*** Opening of Material to process ***

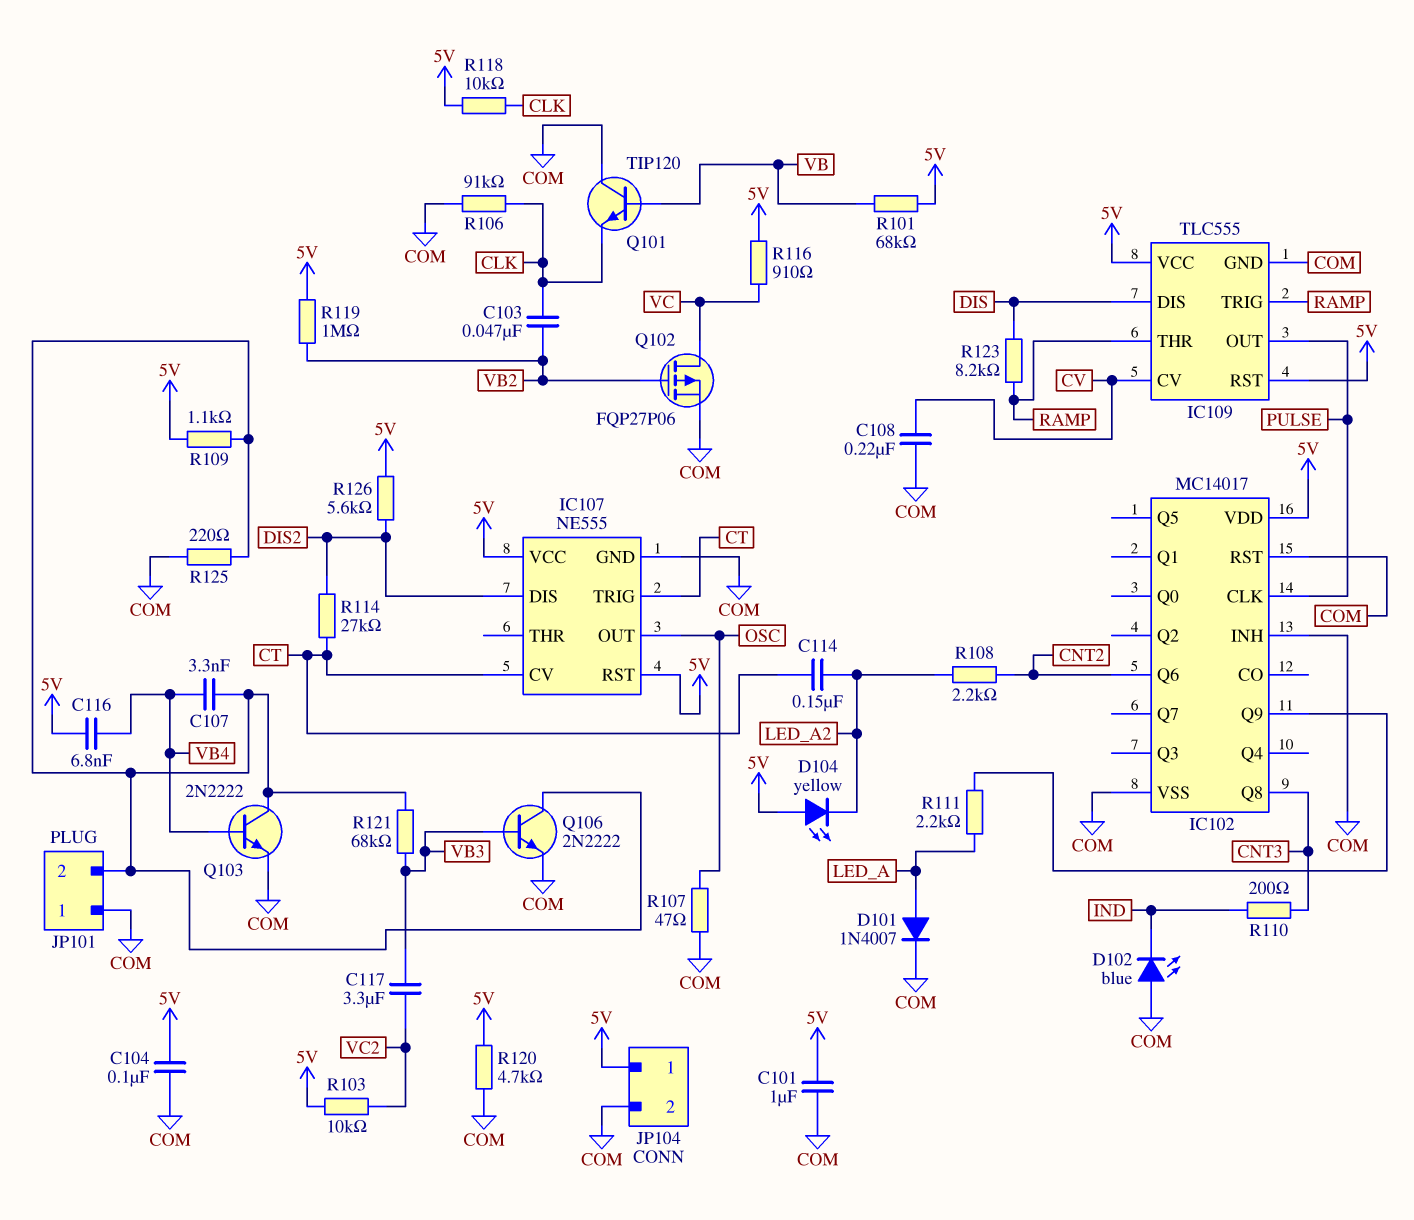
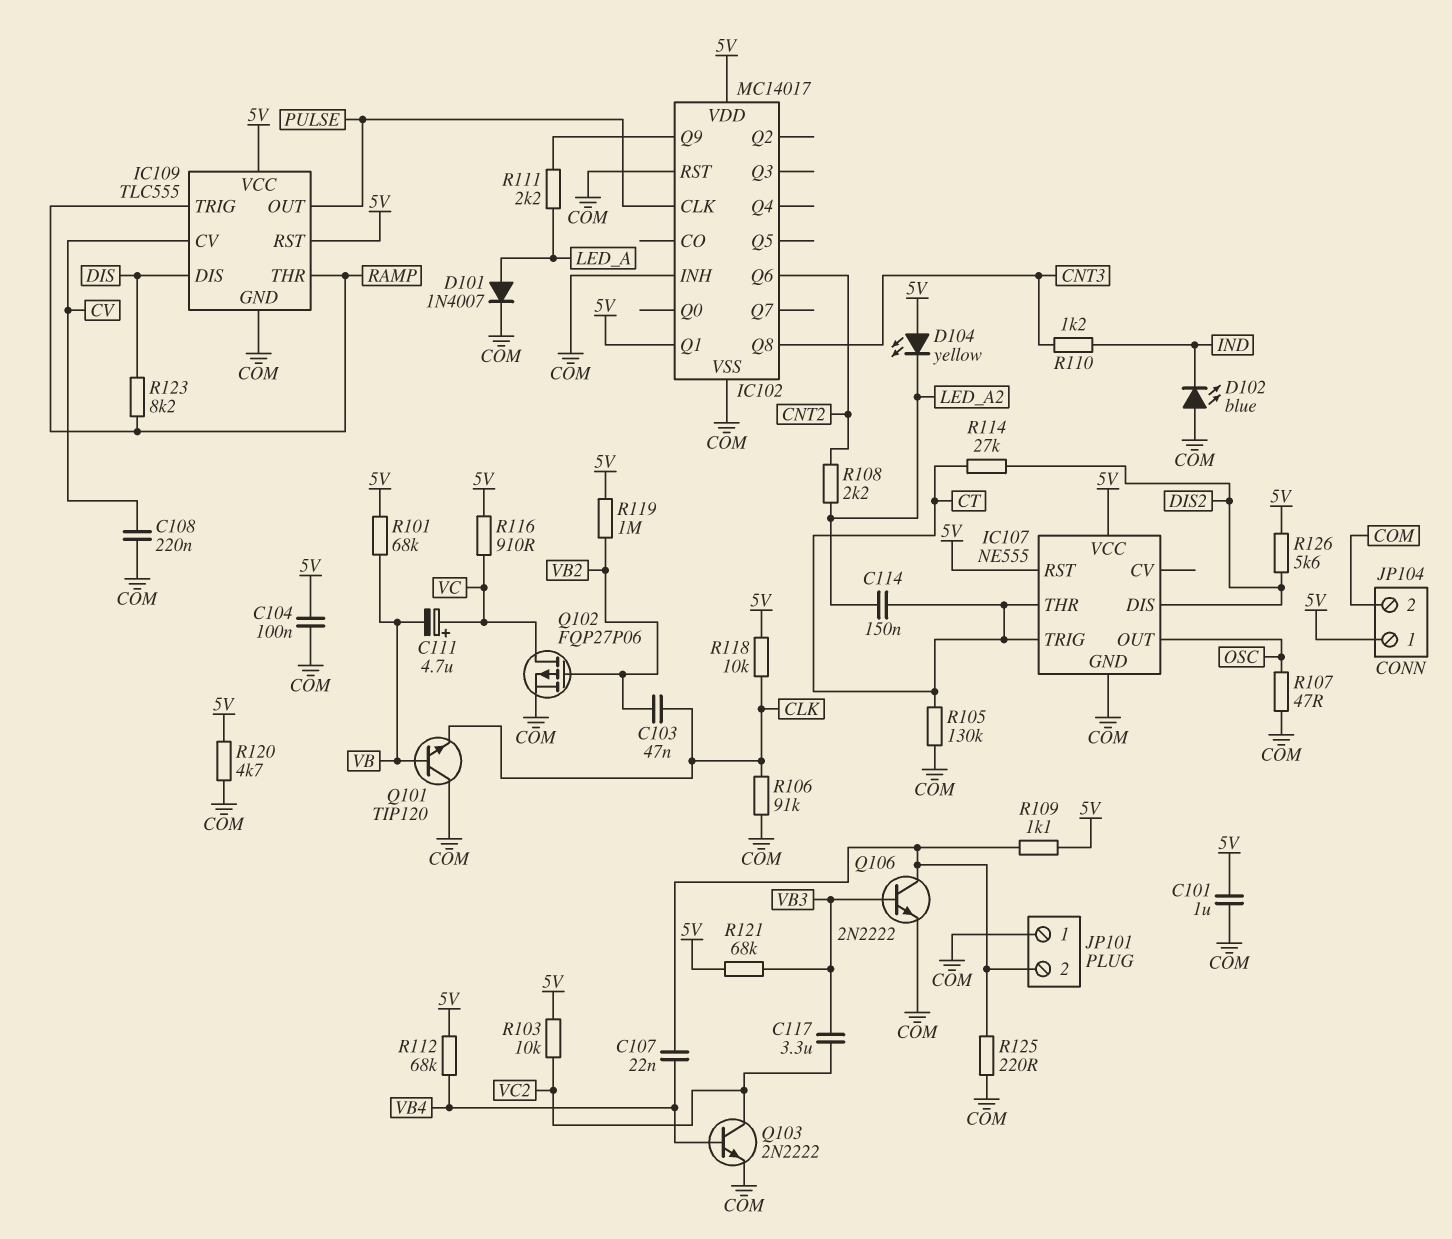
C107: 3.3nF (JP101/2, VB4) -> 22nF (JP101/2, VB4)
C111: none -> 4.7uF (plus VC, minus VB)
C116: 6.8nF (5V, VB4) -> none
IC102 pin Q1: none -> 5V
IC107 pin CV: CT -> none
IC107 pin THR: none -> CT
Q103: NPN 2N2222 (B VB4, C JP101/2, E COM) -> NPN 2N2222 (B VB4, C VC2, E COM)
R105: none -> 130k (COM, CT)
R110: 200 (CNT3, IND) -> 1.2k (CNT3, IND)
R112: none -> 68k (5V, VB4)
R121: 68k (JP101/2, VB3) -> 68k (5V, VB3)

*** Close of Material to process ***
*** Opening of Material to process ***

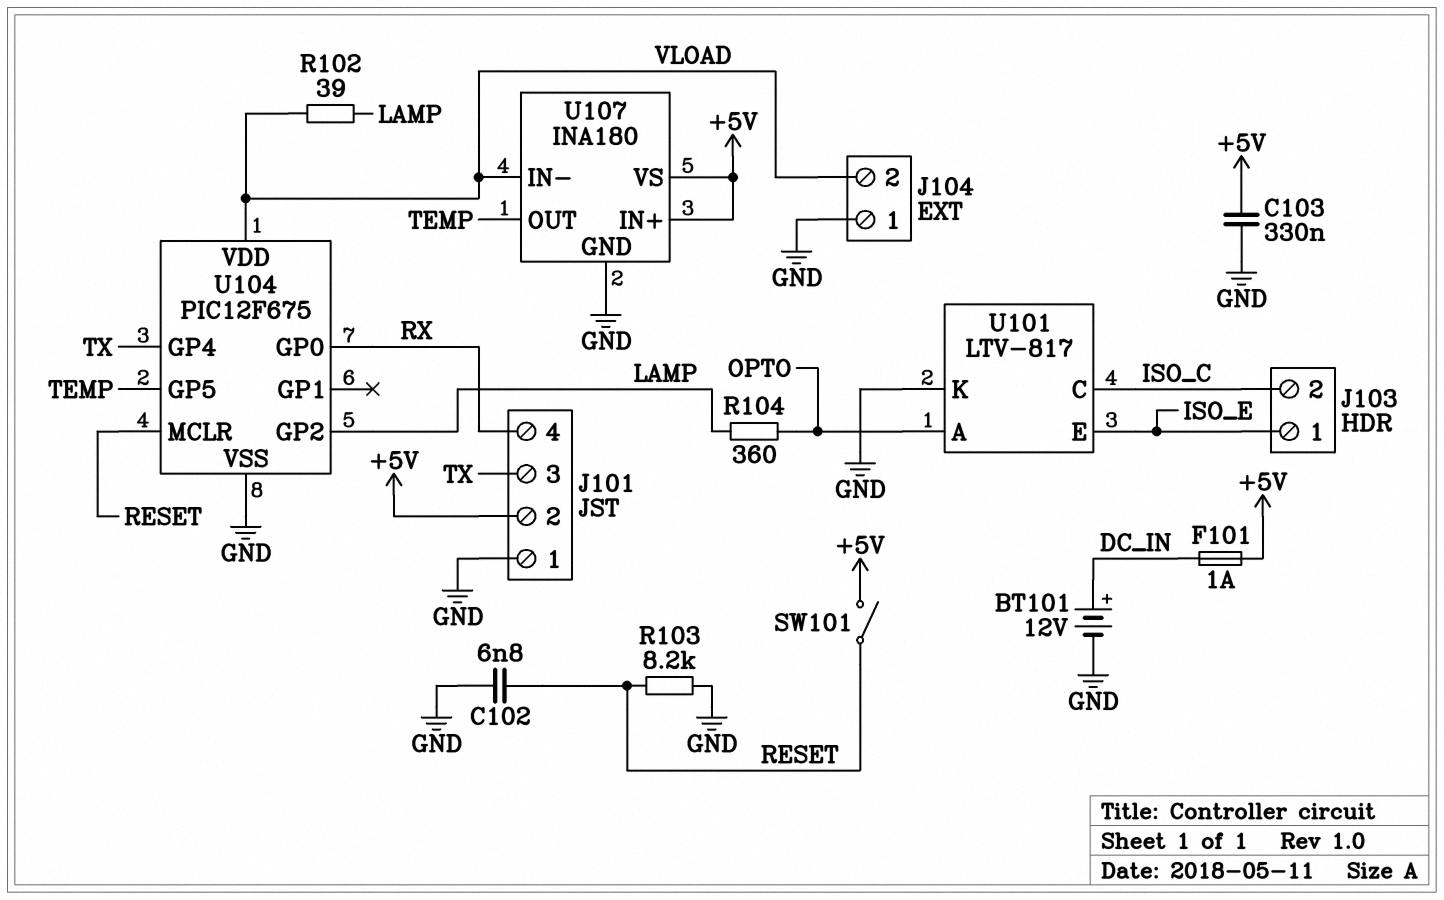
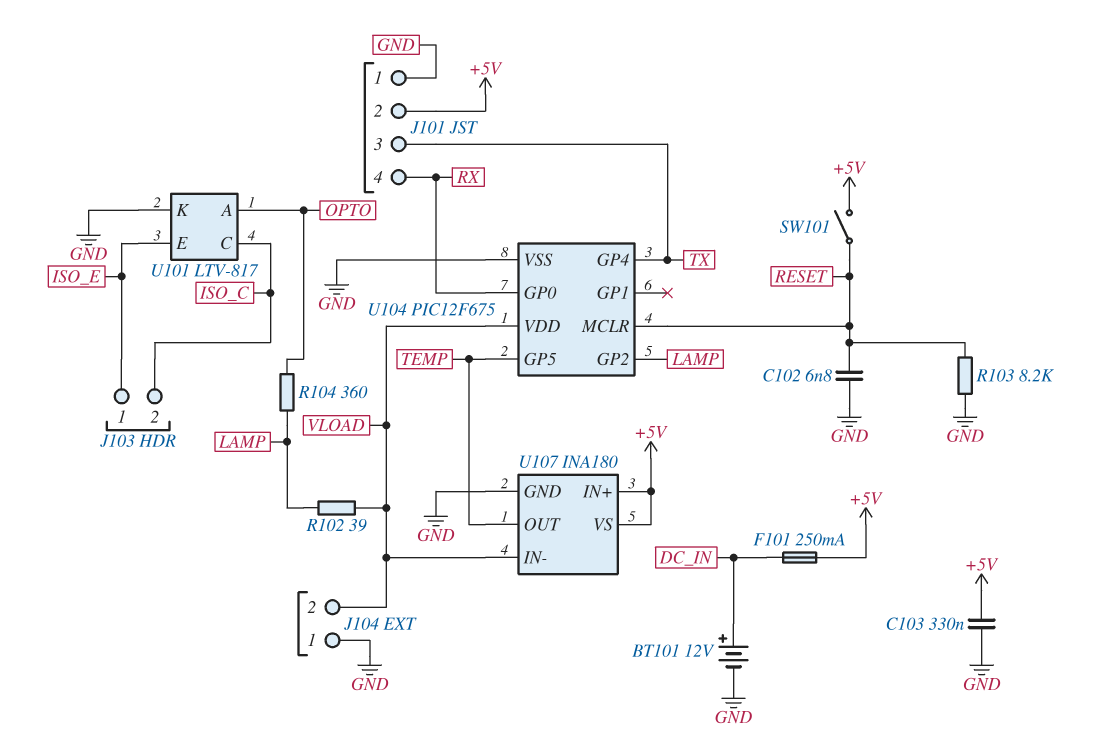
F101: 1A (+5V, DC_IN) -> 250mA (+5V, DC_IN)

*** Close of Material to process ***

◆ **What needs to be done**: Extract from the records above the lines from the one containing "C107: 3.3nF (JP101/2, VB4)" to the one containing "R105: none -> 130k (COM, CT)", both lines included, exactly as they appear and with nothing else.

◆ **Completed task**:
C107: 3.3nF (JP101/2, VB4) -> 22nF (JP101/2, VB4)
C111: none -> 4.7uF (plus VC, minus VB)
C116: 6.8nF (5V, VB4) -> none
IC102 pin Q1: none -> 5V
IC107 pin CV: CT -> none
IC107 pin THR: none -> CT
Q103: NPN 2N2222 (B VB4, C JP101/2, E COM) -> NPN 2N2222 (B VB4, C VC2, E COM)
R105: none -> 130k (COM, CT)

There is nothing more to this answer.